* [Your task]:
Although the records contain pictures, none belong in the copy: restate word for word only the lines from the one with "brown ellipse: (323, 285)" through the one with "purple semicircle: (23, 77)", both included.

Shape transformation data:
──────────────────────────────
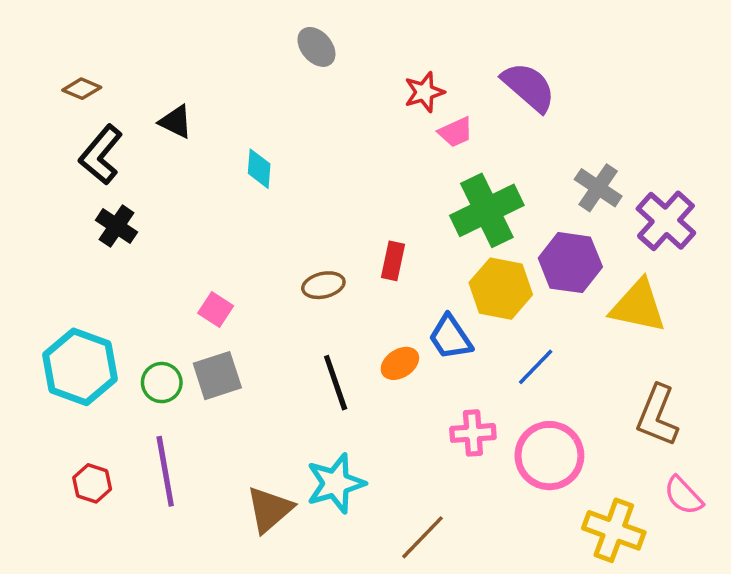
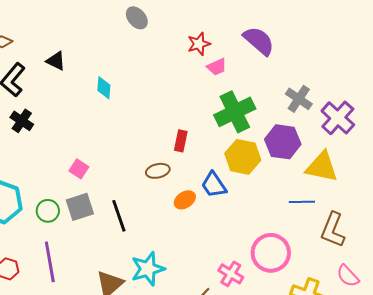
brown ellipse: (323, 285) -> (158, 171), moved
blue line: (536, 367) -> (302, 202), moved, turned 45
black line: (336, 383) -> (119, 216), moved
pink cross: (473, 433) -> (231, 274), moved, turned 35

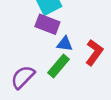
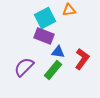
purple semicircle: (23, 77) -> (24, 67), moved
──────────────────────────────
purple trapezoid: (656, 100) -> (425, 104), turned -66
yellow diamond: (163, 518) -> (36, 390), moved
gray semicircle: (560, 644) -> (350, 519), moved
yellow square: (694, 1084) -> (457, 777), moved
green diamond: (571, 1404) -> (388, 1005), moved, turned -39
──────────────────────────────
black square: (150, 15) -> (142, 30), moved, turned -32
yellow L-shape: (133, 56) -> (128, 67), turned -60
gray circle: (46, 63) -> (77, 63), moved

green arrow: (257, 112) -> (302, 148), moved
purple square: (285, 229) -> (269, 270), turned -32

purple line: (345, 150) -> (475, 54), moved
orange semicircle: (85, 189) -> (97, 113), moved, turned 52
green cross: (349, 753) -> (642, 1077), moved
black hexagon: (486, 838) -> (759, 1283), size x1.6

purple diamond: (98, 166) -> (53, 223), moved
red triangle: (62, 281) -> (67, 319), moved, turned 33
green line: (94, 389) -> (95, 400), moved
──────────────────────────────
* [Result of this exercise]:
brown ellipse: (323, 285) -> (158, 171), moved
blue line: (536, 367) -> (302, 202), moved, turned 45
black line: (336, 383) -> (119, 216), moved
pink cross: (473, 433) -> (231, 274), moved, turned 35

purple semicircle: (23, 77) -> (24, 67), moved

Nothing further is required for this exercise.